* **Extracted records**

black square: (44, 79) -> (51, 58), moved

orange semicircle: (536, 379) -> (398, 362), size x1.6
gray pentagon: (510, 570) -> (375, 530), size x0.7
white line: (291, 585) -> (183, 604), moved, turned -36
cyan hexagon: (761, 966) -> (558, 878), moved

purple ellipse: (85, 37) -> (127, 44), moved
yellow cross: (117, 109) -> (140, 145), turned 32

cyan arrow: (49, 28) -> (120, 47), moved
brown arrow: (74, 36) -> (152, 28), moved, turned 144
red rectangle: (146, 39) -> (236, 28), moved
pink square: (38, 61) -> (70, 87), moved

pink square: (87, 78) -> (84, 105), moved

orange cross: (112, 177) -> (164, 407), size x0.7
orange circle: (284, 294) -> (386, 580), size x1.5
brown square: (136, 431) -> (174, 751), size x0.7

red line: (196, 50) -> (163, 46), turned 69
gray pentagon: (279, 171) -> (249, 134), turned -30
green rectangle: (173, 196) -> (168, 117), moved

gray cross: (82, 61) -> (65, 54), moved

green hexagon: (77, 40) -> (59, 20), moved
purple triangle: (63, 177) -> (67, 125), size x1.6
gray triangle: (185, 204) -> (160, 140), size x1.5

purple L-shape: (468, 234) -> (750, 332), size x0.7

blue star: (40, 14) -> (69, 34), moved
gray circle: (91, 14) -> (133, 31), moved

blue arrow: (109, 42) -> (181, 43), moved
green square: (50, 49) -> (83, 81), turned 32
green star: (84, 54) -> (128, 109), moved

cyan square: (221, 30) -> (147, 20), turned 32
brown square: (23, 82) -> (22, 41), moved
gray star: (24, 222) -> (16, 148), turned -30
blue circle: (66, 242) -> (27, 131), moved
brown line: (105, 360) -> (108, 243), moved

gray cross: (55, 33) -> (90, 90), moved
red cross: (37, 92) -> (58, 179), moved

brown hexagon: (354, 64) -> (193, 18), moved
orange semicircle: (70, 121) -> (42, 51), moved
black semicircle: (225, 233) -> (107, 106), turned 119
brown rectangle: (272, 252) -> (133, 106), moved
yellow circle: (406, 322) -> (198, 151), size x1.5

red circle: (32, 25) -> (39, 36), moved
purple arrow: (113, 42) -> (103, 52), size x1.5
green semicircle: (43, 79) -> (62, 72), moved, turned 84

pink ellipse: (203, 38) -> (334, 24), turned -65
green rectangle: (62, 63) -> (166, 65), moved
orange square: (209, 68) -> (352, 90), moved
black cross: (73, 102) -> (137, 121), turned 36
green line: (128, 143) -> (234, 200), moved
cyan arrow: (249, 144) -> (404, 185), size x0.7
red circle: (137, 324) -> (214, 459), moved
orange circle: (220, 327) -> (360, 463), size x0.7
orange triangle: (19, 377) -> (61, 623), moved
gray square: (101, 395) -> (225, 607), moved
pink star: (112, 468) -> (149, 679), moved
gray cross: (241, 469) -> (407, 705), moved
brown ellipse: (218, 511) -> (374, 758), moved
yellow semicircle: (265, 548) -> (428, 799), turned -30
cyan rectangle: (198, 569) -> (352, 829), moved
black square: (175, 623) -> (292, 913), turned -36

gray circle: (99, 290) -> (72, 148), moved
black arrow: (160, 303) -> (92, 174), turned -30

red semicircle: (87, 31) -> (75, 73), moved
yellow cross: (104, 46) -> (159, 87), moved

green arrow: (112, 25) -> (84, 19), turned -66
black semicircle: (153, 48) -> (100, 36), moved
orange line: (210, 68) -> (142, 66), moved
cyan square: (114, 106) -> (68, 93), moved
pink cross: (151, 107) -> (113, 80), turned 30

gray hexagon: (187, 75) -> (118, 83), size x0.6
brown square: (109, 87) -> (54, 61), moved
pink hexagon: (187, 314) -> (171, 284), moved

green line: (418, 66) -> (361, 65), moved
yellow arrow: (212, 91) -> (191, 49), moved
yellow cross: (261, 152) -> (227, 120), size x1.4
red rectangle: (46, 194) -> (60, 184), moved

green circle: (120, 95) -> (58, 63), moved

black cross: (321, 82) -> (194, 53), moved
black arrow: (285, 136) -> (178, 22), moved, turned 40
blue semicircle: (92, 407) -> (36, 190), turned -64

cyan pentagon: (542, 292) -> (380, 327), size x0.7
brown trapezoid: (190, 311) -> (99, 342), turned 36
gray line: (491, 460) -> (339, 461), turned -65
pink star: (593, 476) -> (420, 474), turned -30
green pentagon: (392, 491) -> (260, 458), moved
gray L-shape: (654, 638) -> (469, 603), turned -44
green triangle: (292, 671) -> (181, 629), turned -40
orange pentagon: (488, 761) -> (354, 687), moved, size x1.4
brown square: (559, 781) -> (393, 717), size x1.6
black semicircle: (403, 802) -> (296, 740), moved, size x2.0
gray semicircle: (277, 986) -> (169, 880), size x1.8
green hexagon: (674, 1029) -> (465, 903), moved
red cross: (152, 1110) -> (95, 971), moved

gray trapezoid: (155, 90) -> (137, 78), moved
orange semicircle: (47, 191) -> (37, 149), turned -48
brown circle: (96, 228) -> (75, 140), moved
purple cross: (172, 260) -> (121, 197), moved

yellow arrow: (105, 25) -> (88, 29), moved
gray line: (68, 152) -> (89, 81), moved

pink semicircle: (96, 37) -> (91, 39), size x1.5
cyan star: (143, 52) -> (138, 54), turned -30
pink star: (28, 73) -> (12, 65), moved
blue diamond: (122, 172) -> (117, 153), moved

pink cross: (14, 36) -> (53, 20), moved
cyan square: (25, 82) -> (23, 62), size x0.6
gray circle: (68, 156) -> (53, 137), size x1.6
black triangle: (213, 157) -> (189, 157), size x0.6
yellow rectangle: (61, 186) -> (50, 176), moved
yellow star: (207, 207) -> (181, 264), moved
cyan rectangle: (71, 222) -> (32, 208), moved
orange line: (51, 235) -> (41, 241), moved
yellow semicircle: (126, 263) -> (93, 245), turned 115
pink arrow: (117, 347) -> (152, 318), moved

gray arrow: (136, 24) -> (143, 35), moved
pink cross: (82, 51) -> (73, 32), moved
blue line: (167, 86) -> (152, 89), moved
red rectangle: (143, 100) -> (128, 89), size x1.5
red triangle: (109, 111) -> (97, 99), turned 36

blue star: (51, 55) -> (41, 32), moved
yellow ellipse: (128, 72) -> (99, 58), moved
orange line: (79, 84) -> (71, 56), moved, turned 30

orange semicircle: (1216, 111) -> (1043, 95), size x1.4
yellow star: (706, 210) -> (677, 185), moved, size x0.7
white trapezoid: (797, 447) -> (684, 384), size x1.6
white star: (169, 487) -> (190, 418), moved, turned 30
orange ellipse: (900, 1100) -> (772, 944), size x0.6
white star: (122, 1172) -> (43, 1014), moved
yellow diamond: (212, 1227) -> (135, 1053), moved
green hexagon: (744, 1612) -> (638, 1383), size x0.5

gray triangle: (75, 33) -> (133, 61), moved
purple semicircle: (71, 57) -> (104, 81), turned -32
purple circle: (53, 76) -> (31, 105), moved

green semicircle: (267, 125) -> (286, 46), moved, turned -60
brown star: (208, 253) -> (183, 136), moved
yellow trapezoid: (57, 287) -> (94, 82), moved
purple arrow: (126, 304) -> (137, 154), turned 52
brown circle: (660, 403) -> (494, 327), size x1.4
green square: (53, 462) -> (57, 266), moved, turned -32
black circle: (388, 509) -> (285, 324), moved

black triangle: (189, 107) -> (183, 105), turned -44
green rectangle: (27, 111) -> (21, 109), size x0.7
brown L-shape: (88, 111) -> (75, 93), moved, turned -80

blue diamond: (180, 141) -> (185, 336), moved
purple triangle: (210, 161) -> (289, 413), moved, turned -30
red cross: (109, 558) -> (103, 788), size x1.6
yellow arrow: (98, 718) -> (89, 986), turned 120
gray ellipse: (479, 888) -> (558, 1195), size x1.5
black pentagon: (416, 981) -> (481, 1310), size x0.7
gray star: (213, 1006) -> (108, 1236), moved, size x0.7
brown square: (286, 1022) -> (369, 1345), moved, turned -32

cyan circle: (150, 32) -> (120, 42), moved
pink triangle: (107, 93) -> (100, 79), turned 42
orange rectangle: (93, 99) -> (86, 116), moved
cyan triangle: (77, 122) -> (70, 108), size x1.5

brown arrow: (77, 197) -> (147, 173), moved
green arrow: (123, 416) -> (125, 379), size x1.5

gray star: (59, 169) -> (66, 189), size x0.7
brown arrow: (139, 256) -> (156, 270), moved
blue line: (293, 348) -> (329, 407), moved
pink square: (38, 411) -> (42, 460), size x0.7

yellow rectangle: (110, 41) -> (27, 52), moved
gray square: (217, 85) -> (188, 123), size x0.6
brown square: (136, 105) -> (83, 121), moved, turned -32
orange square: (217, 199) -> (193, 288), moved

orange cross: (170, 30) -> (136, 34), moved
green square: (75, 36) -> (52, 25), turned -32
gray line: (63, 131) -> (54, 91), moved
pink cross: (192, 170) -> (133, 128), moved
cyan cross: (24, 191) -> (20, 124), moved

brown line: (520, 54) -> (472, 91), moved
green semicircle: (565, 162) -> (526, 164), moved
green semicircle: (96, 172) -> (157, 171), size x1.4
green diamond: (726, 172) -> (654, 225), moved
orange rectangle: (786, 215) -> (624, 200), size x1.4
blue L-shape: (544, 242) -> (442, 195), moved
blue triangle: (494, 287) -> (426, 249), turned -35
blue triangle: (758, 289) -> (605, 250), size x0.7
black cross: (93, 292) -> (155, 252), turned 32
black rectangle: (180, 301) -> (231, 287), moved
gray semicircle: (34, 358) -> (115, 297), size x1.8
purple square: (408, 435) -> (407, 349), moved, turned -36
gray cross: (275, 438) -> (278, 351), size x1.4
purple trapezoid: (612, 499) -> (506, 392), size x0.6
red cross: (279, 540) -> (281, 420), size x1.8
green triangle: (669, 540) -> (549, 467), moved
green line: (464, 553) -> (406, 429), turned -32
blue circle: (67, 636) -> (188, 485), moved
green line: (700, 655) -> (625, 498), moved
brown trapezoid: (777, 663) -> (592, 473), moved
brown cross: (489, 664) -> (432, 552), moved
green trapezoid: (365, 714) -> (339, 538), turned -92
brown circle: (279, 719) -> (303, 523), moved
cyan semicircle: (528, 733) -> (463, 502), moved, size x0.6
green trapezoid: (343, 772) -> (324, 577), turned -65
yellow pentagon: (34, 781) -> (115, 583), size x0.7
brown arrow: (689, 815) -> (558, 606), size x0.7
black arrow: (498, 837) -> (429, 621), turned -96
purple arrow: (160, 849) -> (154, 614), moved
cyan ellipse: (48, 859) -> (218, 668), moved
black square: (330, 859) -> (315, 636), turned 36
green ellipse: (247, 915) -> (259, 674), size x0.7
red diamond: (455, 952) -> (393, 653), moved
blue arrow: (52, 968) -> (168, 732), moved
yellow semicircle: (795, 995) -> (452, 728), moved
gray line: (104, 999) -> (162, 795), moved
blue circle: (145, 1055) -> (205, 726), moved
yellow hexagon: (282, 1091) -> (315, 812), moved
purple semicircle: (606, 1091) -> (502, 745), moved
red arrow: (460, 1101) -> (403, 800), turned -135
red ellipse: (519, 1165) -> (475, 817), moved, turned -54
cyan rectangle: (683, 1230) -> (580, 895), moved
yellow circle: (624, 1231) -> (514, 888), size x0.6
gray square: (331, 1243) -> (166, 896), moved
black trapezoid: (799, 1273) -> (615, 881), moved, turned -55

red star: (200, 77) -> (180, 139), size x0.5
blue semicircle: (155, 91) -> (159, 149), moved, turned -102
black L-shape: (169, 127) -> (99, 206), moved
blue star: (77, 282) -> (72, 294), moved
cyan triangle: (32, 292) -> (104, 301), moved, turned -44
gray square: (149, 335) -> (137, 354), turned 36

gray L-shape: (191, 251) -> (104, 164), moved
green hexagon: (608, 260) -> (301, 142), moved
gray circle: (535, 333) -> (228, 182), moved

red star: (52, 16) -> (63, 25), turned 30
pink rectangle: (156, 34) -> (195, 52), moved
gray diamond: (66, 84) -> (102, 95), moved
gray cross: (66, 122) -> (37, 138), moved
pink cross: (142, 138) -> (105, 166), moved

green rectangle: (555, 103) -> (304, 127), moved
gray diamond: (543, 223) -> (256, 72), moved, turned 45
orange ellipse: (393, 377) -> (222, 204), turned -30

* **What you are asked to do**
From the records above, transcribe without alteration every line from the one with "red cross: (152, 1110) -> (95, 971), moved" to the one with "blue diamond: (122, 172) -> (117, 153), moved", inclusive.

* **Answer to this task**
red cross: (152, 1110) -> (95, 971), moved

gray trapezoid: (155, 90) -> (137, 78), moved
orange semicircle: (47, 191) -> (37, 149), turned -48
brown circle: (96, 228) -> (75, 140), moved
purple cross: (172, 260) -> (121, 197), moved

yellow arrow: (105, 25) -> (88, 29), moved
gray line: (68, 152) -> (89, 81), moved

pink semicircle: (96, 37) -> (91, 39), size x1.5
cyan star: (143, 52) -> (138, 54), turned -30
pink star: (28, 73) -> (12, 65), moved
blue diamond: (122, 172) -> (117, 153), moved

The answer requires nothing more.